* Problem statement
Up to and including the line bearing "purple_kovudana (1st from", output every line of the entries exactly as written, starting from the first; pictures stay out.

Scene edit records

▼▼▼

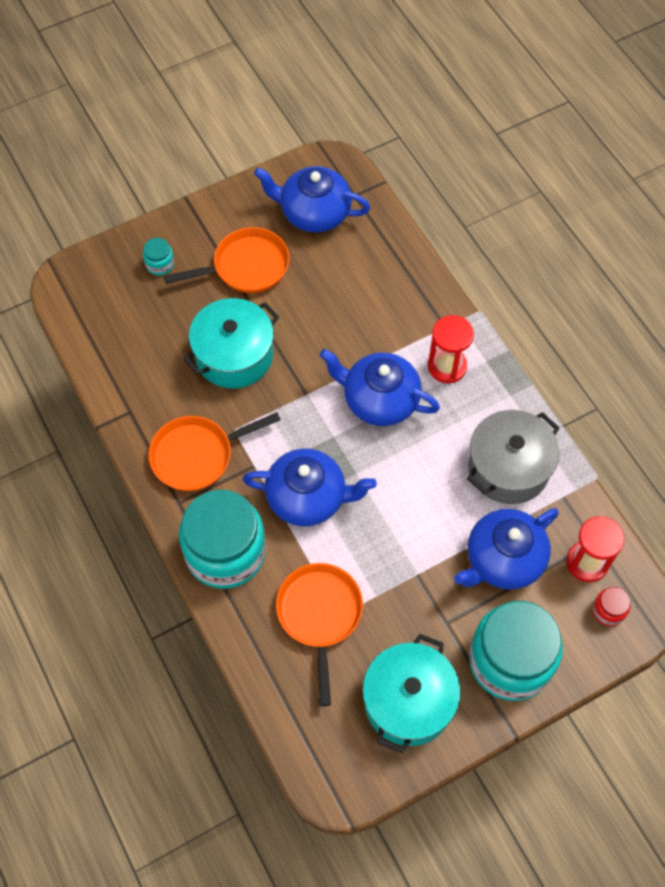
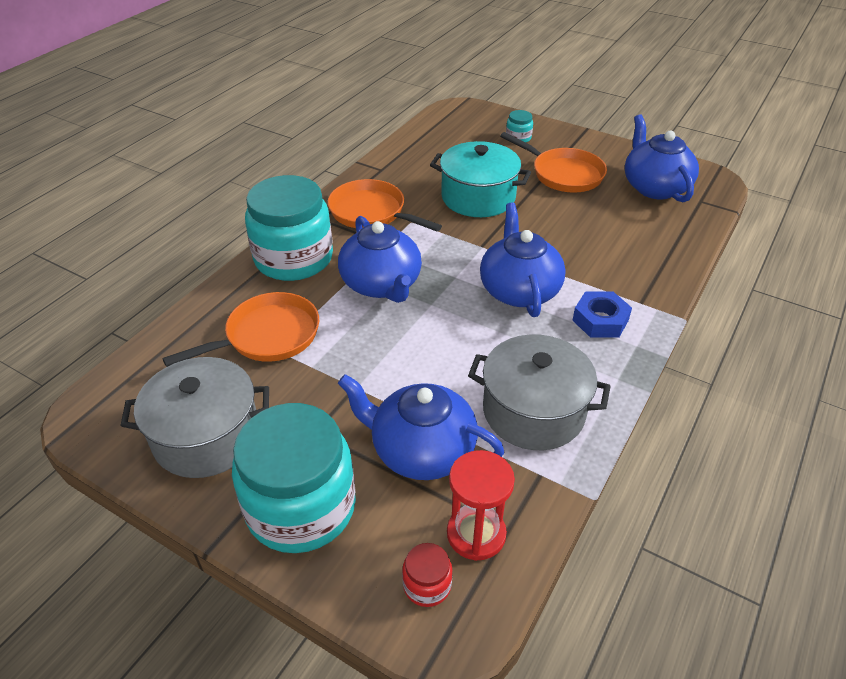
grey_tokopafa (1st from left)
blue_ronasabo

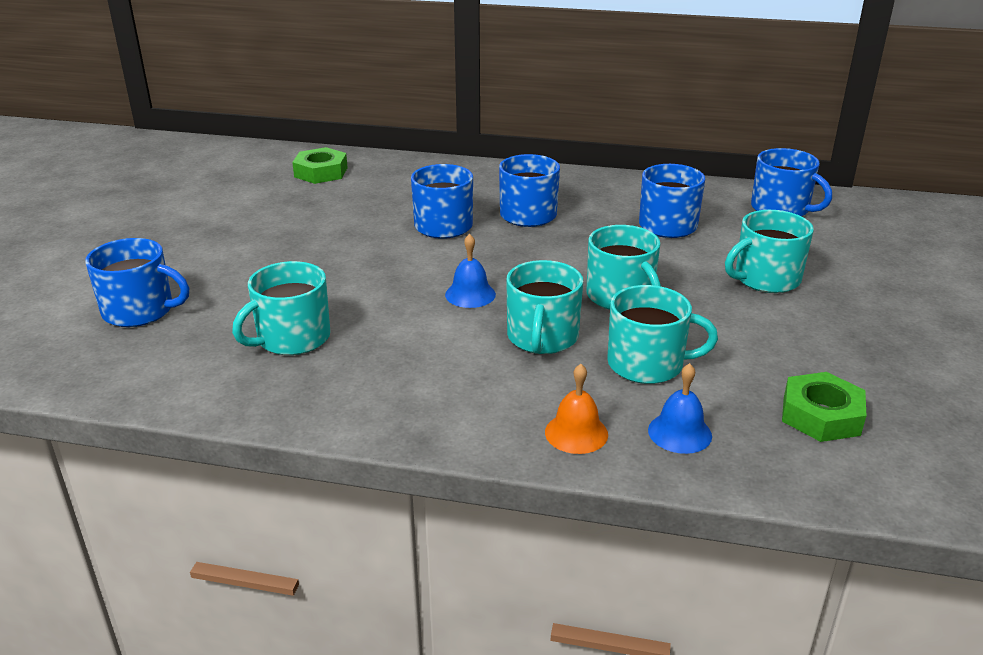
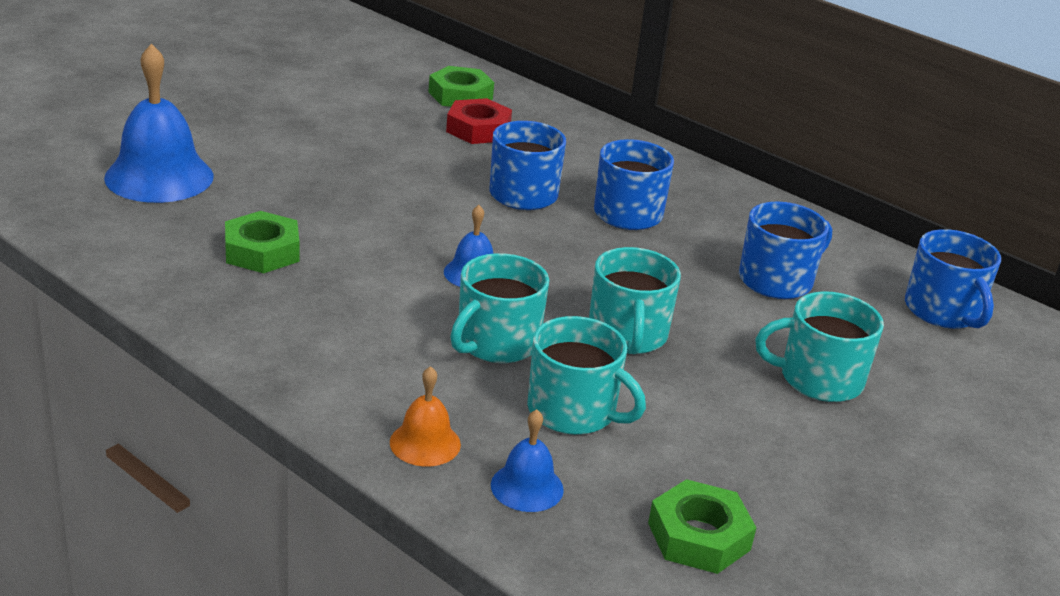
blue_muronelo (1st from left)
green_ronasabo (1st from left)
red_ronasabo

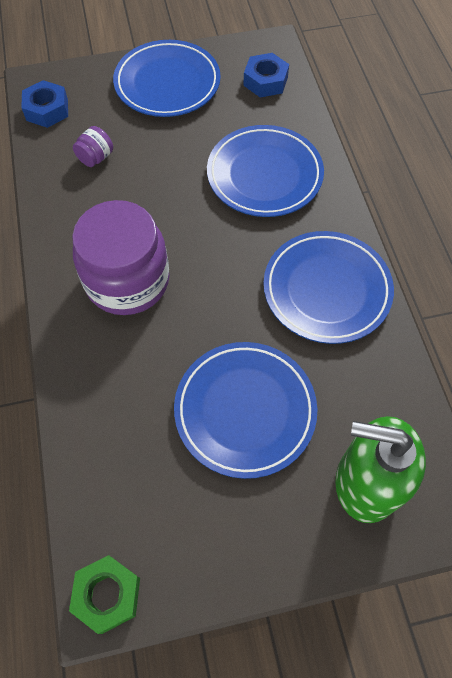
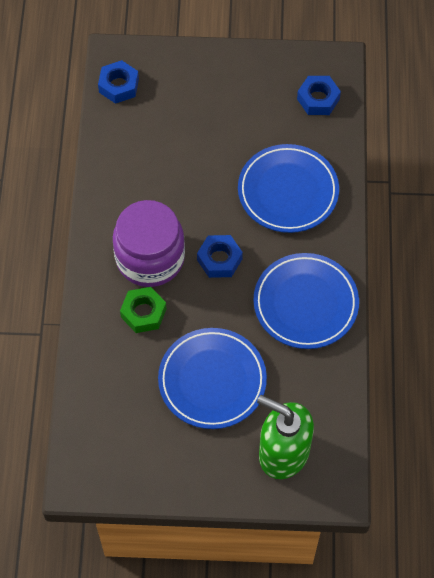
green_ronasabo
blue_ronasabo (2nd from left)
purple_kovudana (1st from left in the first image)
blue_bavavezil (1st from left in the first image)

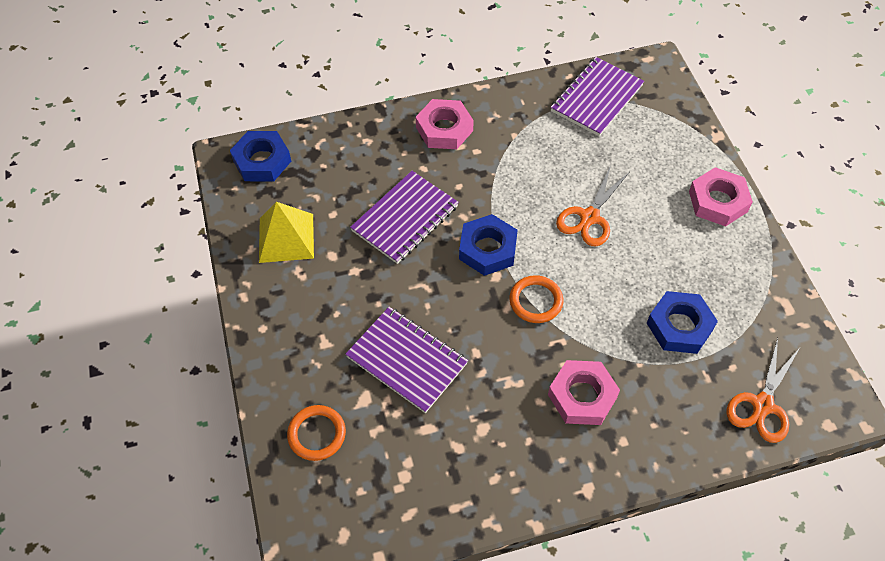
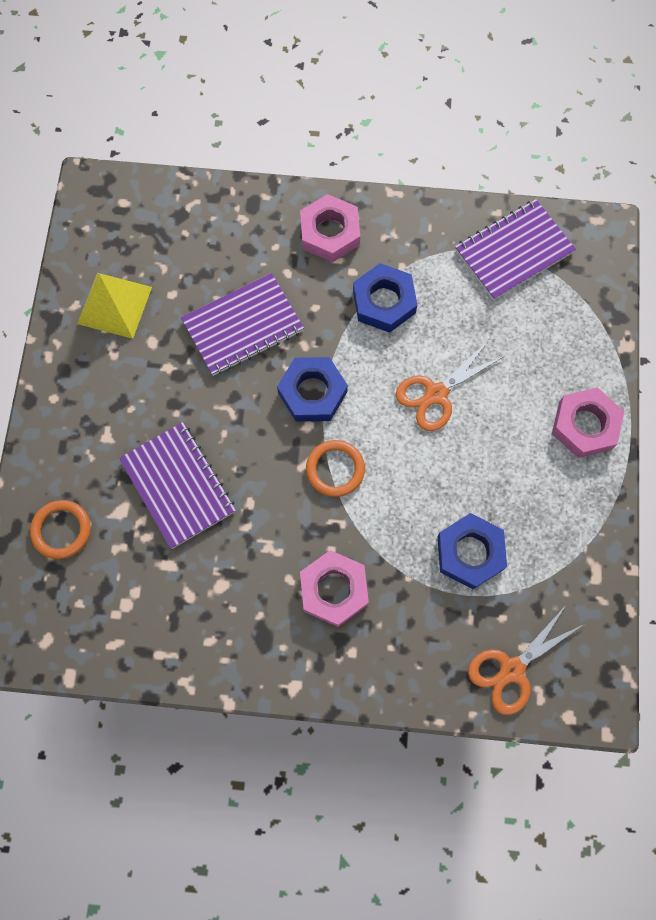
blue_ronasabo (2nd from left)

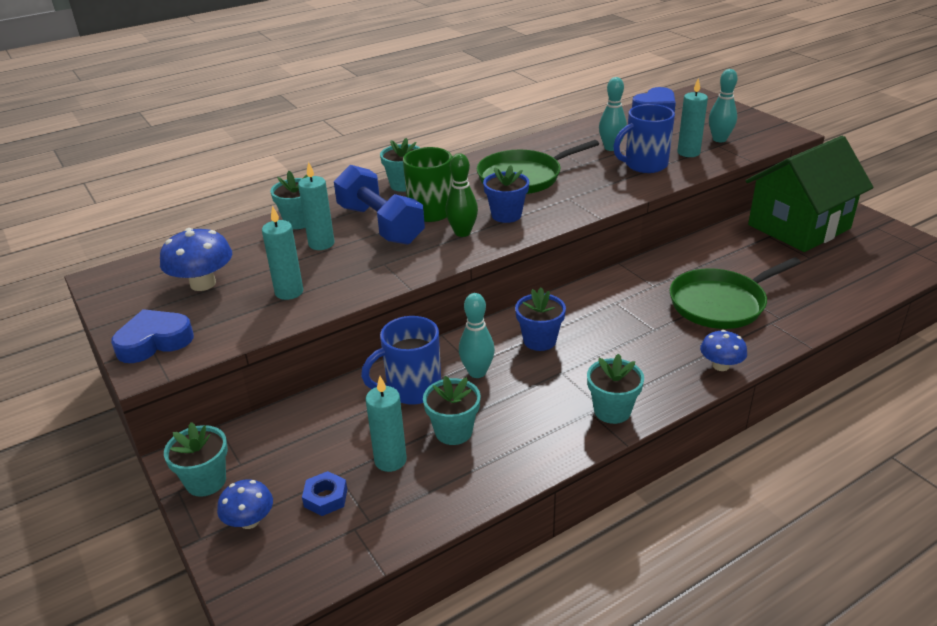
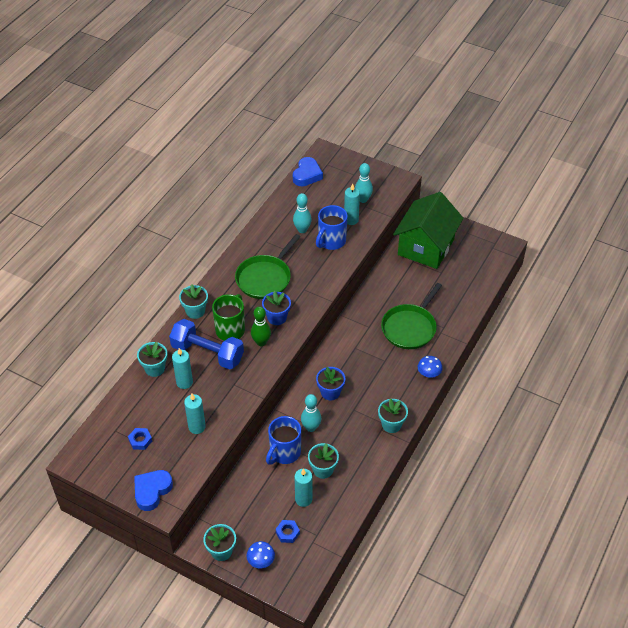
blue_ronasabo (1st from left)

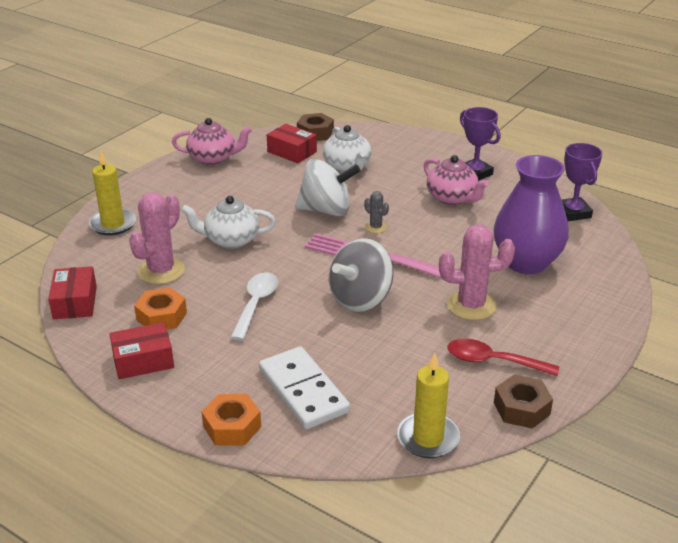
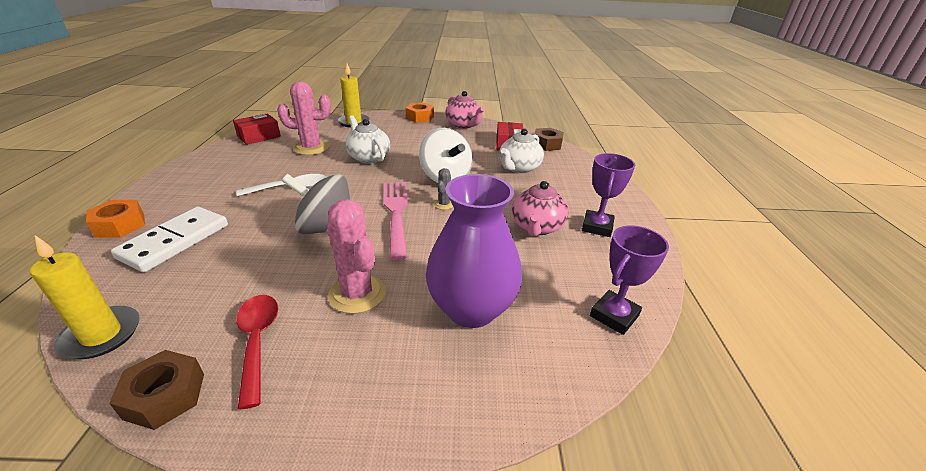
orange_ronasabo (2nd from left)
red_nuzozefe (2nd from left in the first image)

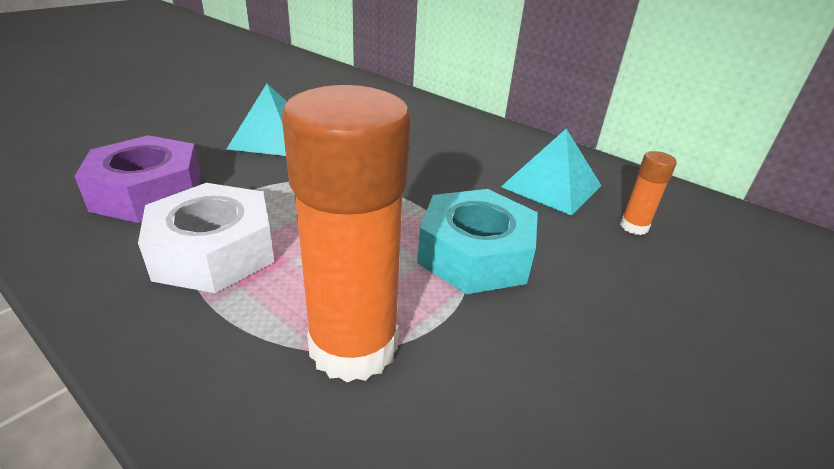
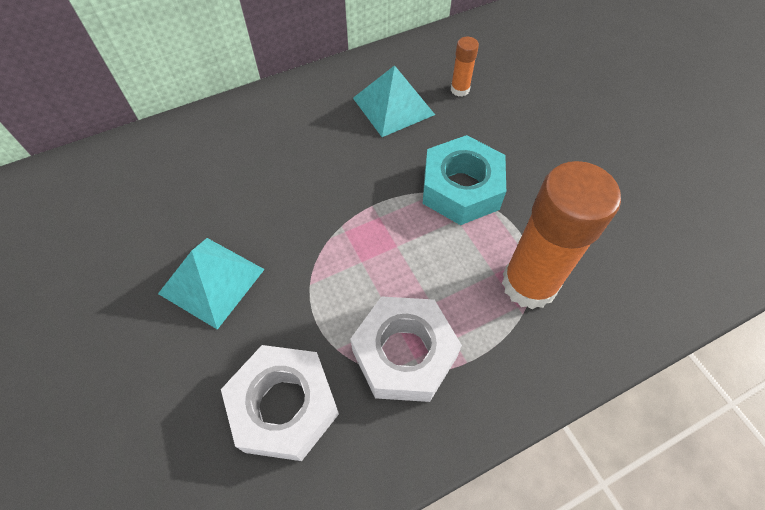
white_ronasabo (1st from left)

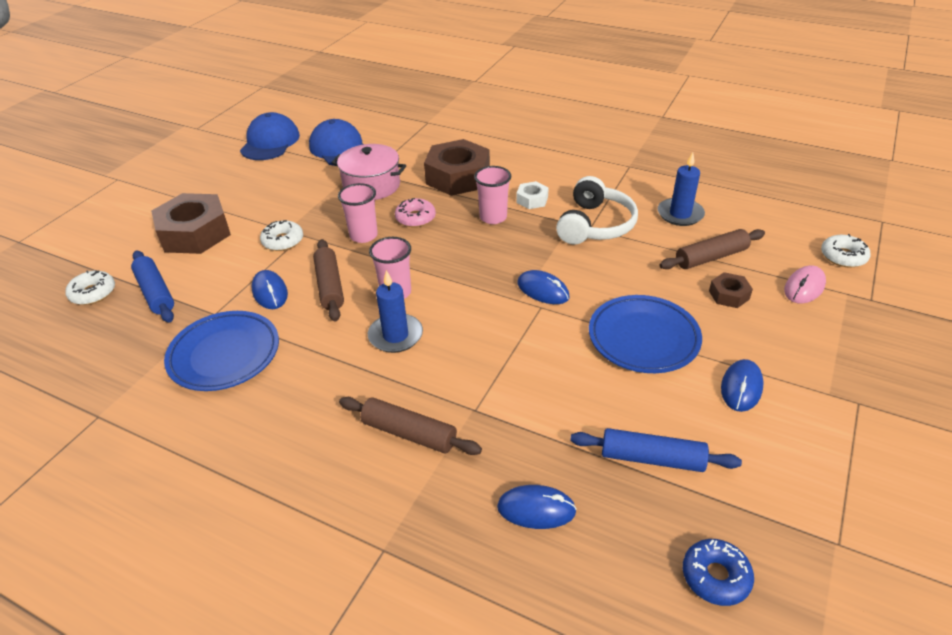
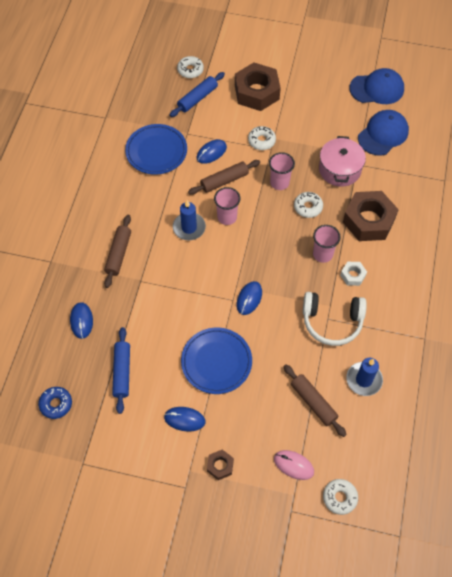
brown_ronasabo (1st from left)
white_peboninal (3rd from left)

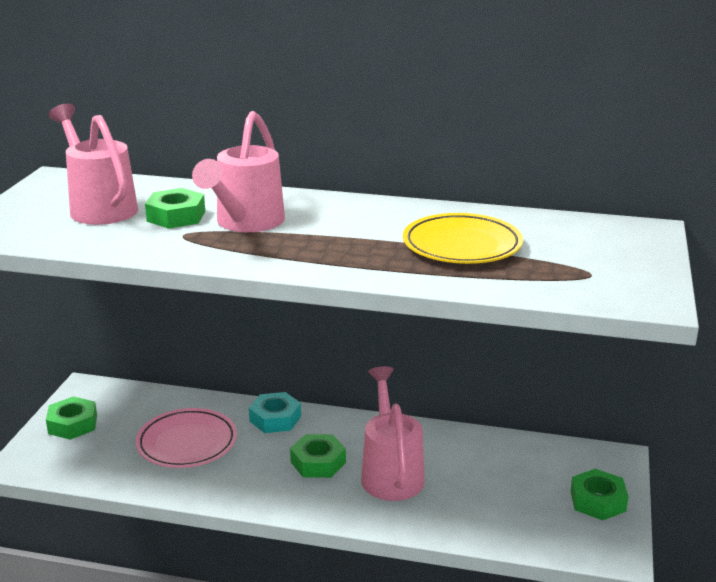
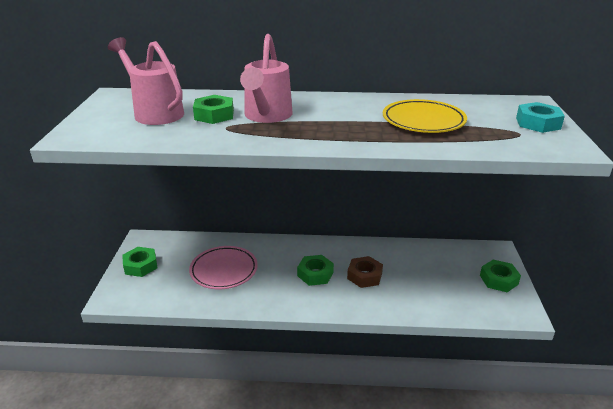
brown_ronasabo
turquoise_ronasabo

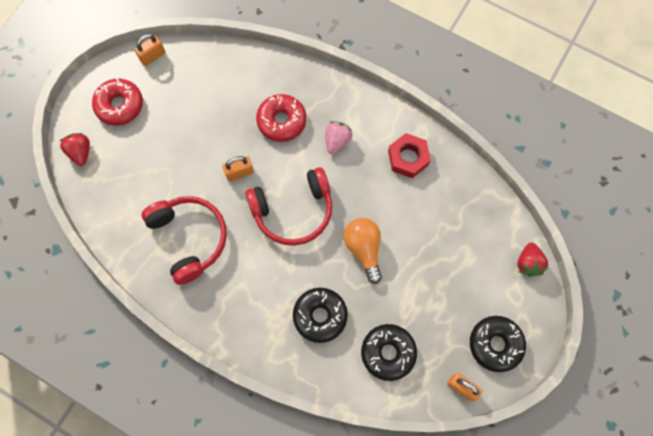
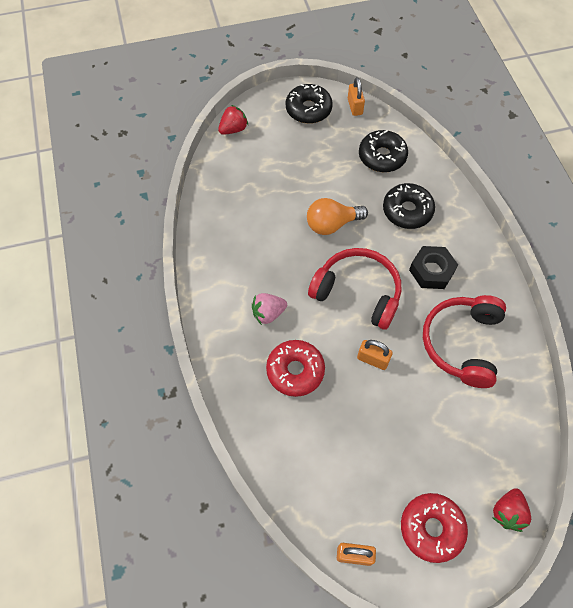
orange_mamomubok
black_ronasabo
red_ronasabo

▲▲▲

* Exercise result
grey_tokopafa (1st from left)
blue_ronasabo

blue_muronelo (1st from left)
green_ronasabo (1st from left)
red_ronasabo

green_ronasabo
blue_ronasabo (2nd from left)
purple_kovudana (1st from left in the first image)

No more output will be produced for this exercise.